What you are asked to do: An exact transcription of all the data is required; the pictures are to be left out.

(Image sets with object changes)
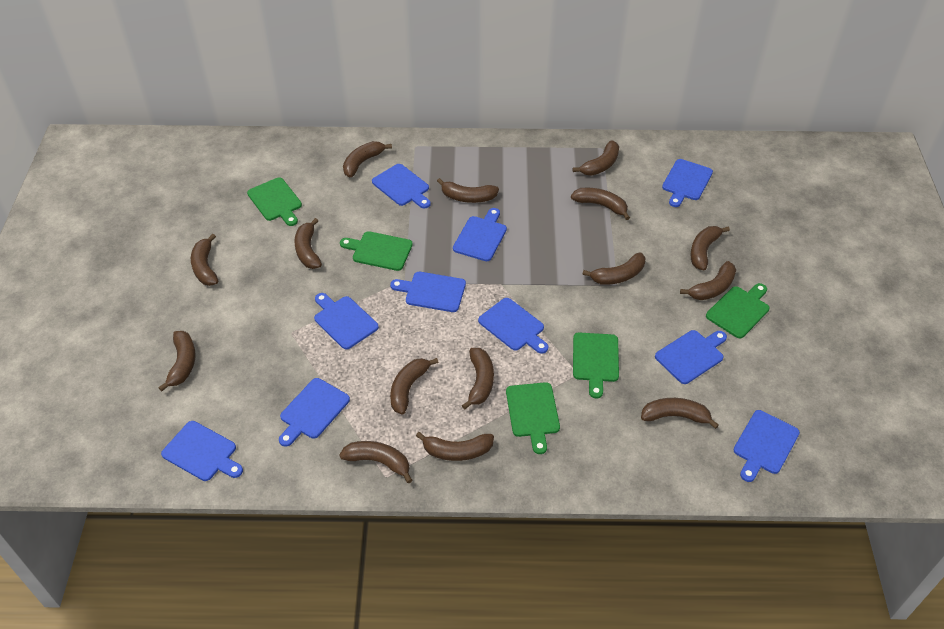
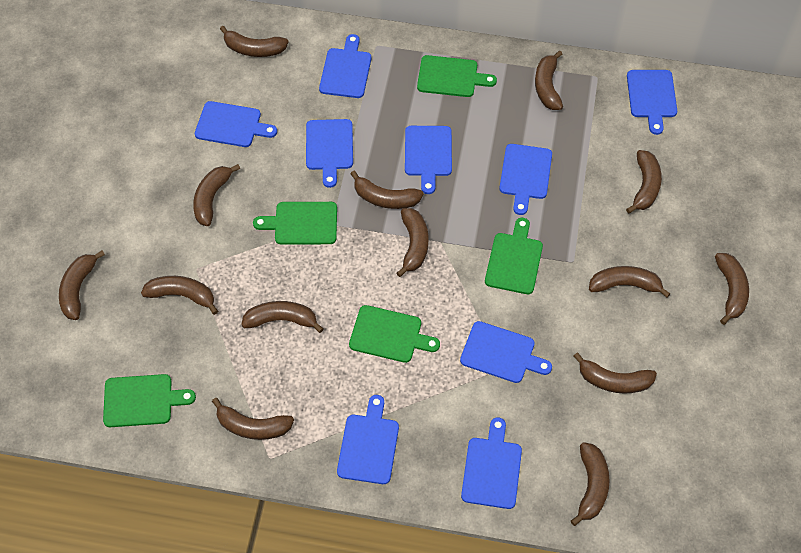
blue cutting board: 10 -> 9
brown banana: 15 -> 14

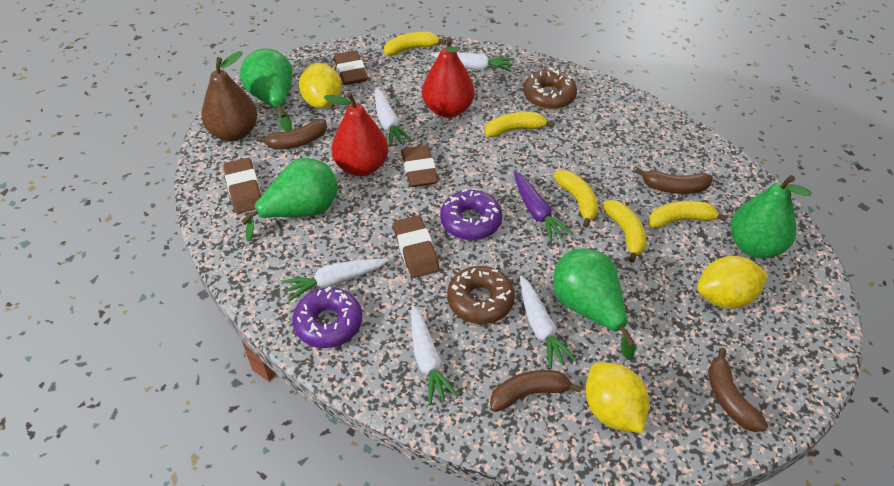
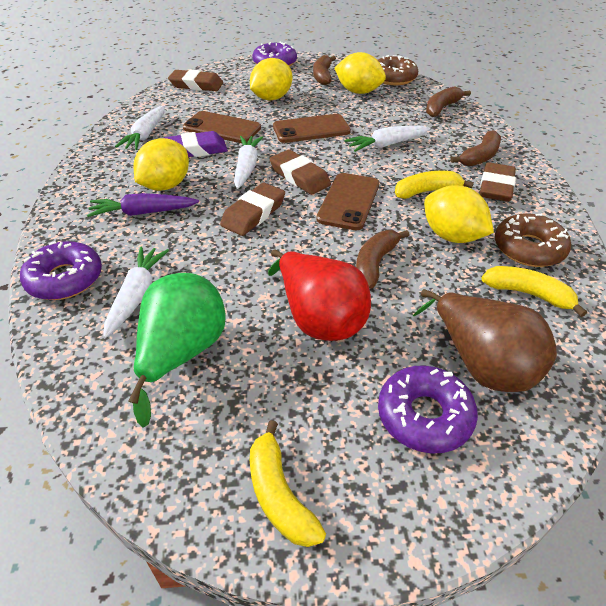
brown phone: 0 -> 3
green pear: 4 -> 1
purple donut: 2 -> 3
purple eraser: 0 -> 1
red pear: 2 -> 1
white carrot: 5 -> 4
yellow banana: 5 -> 3
yellow lemon: 3 -> 4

Response area:
blue cutting board: 10 -> 9
brown banana: 15 -> 14

brown phone: 0 -> 3
green pear: 4 -> 1
purple donut: 2 -> 3
purple eraser: 0 -> 1
red pear: 2 -> 1
white carrot: 5 -> 4
yellow banana: 5 -> 3
yellow lemon: 3 -> 4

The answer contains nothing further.